From the line with "carrot in orange" to the line with "fork in purple", retype every line exactly, including those two, and leave out the rest of the data below.
PROVIDED DATA below:
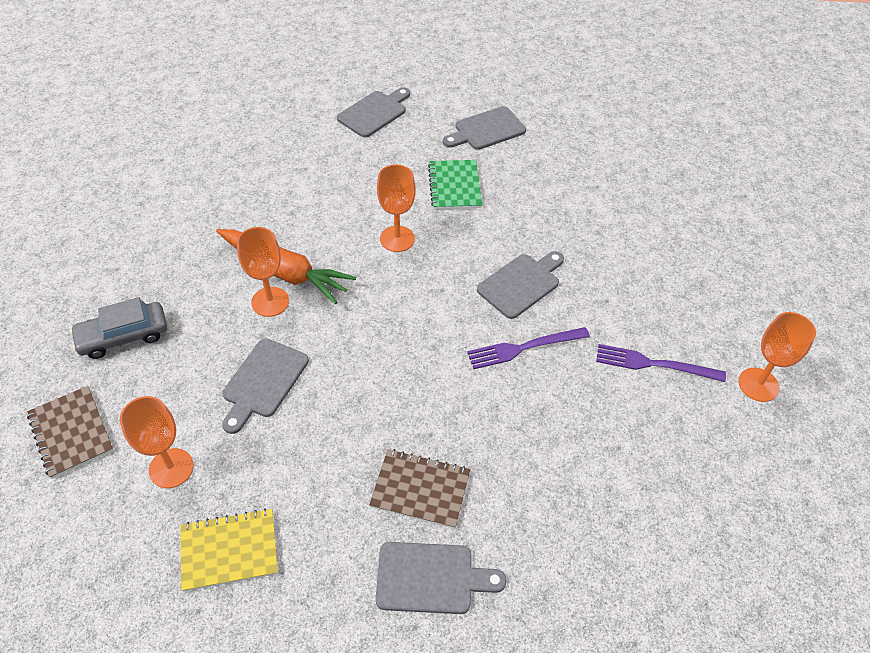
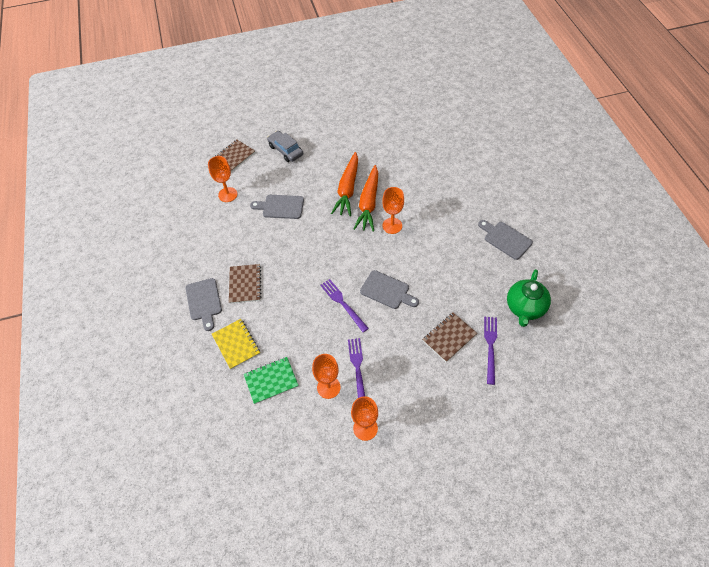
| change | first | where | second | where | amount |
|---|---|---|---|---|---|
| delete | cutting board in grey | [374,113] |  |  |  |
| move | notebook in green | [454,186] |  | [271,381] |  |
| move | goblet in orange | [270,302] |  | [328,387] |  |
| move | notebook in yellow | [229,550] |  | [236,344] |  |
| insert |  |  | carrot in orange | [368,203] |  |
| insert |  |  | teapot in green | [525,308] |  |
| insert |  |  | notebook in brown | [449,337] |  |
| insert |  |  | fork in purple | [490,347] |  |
End of PROVIDED DATA.
PROVIDED DATA below:
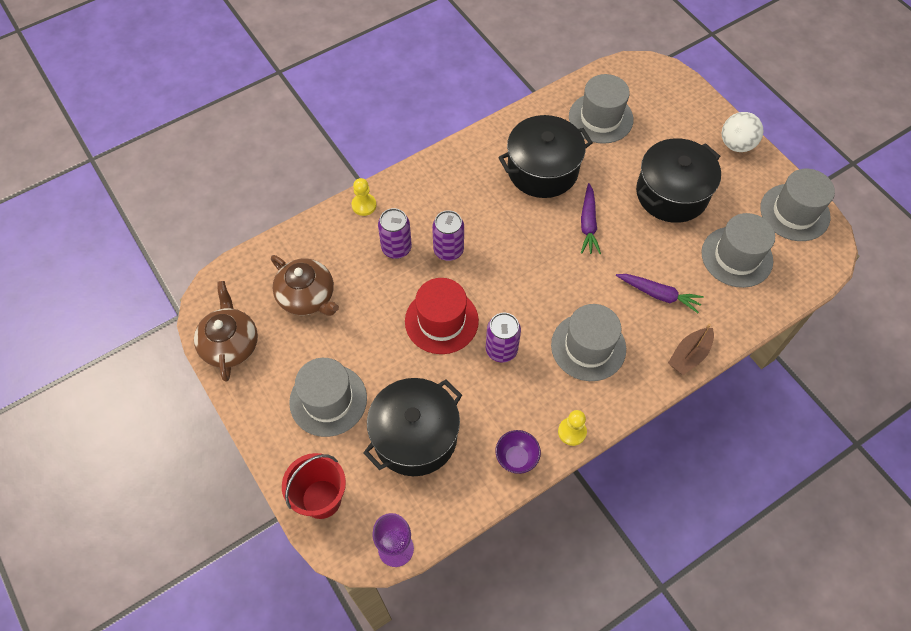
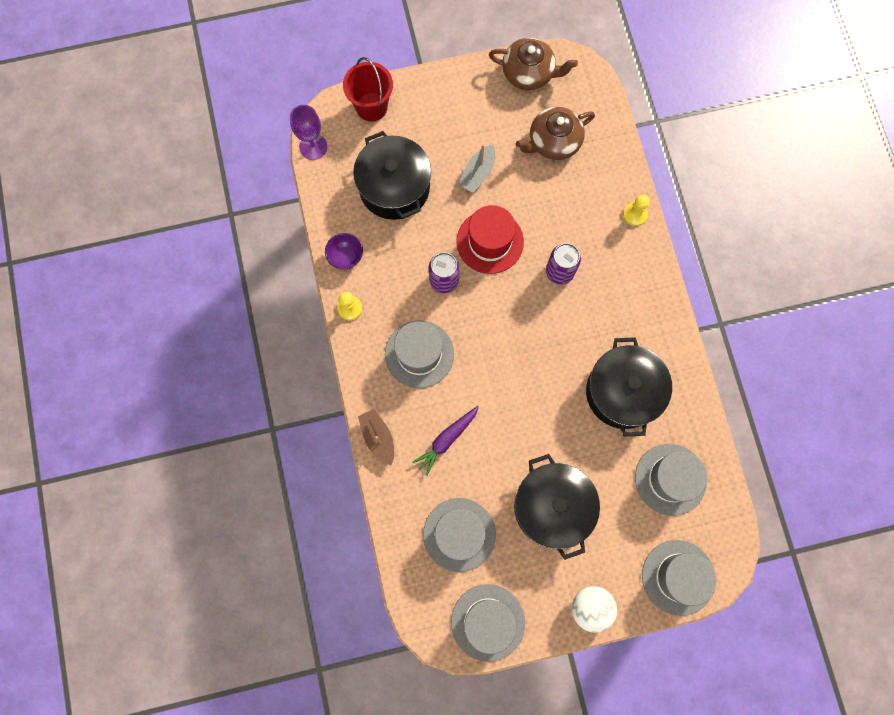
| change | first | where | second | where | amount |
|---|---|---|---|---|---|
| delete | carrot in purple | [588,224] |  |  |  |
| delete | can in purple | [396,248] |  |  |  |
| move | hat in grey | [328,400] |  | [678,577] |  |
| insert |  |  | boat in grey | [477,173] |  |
End of PROVIDED DATA.
■ RESPONSE AREA:
| insert |  |  | carrot in orange | [368,203] |  |
| insert |  |  | teapot in green | [525,308] |  |
| insert |  |  | notebook in brown | [449,337] |  |
| insert |  |  | fork in purple | [490,347] |  |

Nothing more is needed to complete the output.